# WHAT YOU NEED TO DO
Scan the entries below for the word "none", then copy each line that holds it.

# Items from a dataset

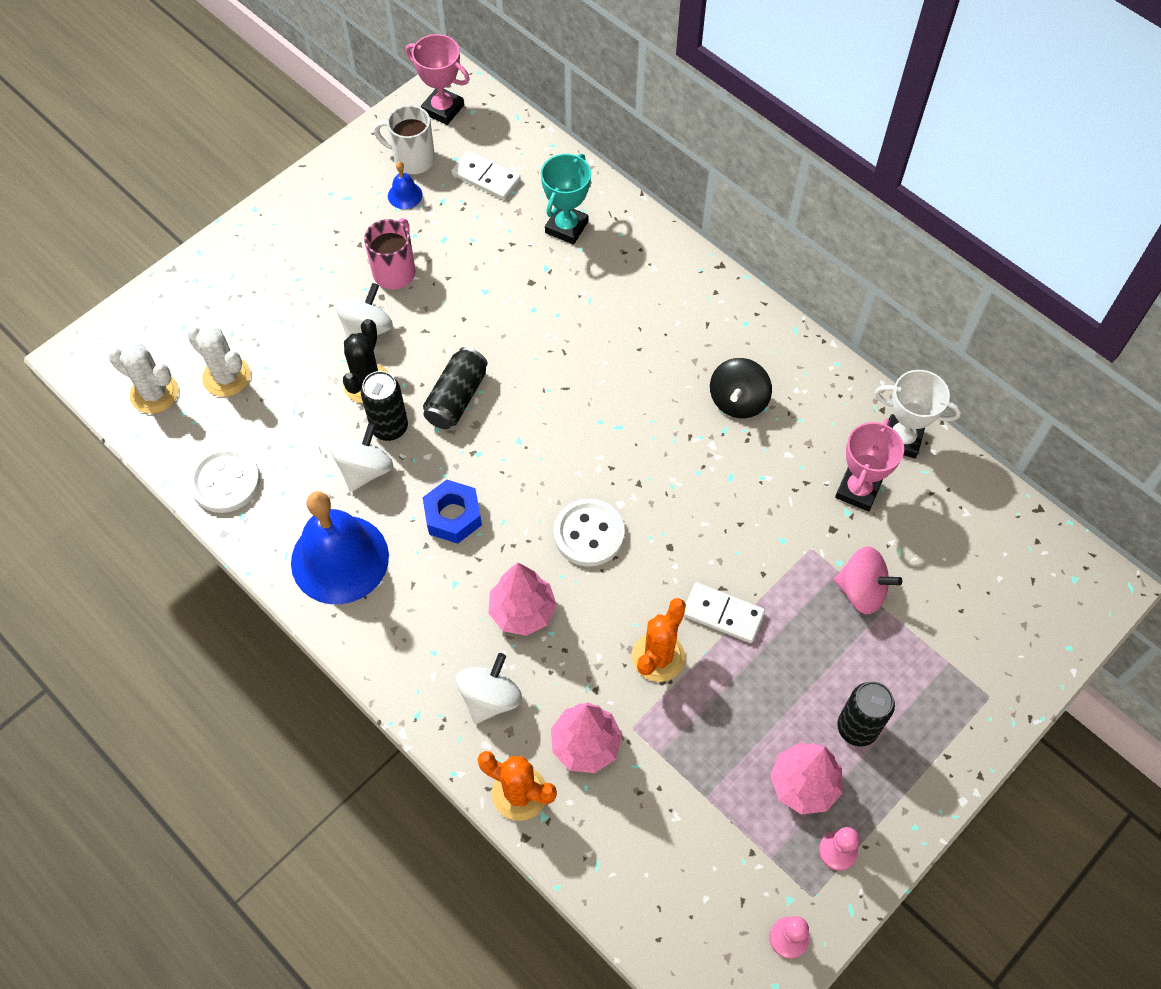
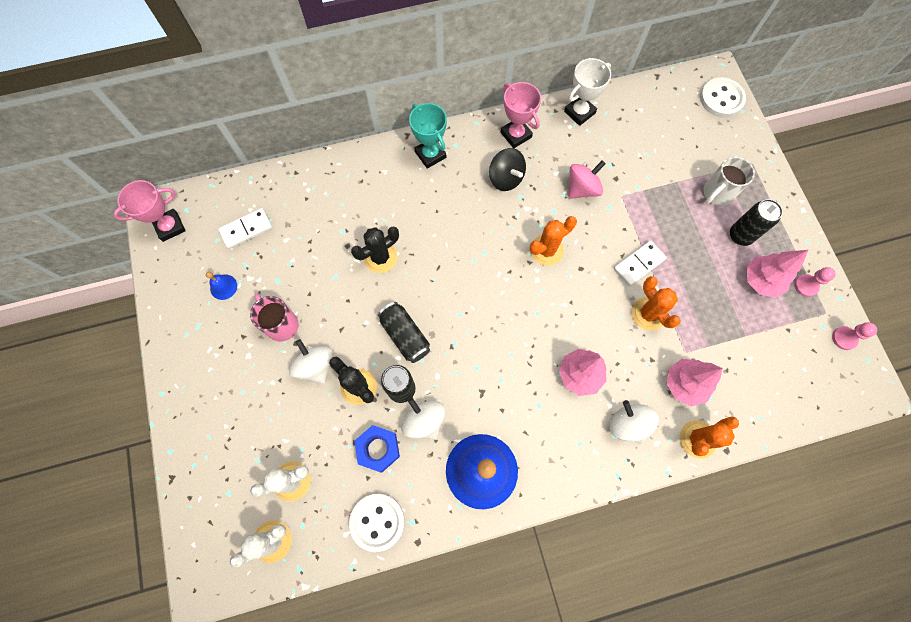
camera: 60 degrees left, 10 degrees up
(412, 159) = (197, 267): white mug -> white mug (716, 194)
(453, 516) = (490, 382): blue nut -> blue nut (378, 449)
(538, 322) = (380, 257): none -> black cactus
(566, 227) = (320, 203): turquoise trophy -> turquoise trophy (430, 155)
(589, 534) = (548, 308): white button -> white button (721, 99)
(668, 495) = (546, 250): none -> orange cactus
(858, 490) = (599, 152): pink trophy -> pink trophy (516, 135)
(861, 591) = (661, 186): pink spinning top -> pink spinning top (582, 189)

# RESPONSE TO THIS TASK
(538, 322) = (380, 257): none -> black cactus
(668, 495) = (546, 250): none -> orange cactus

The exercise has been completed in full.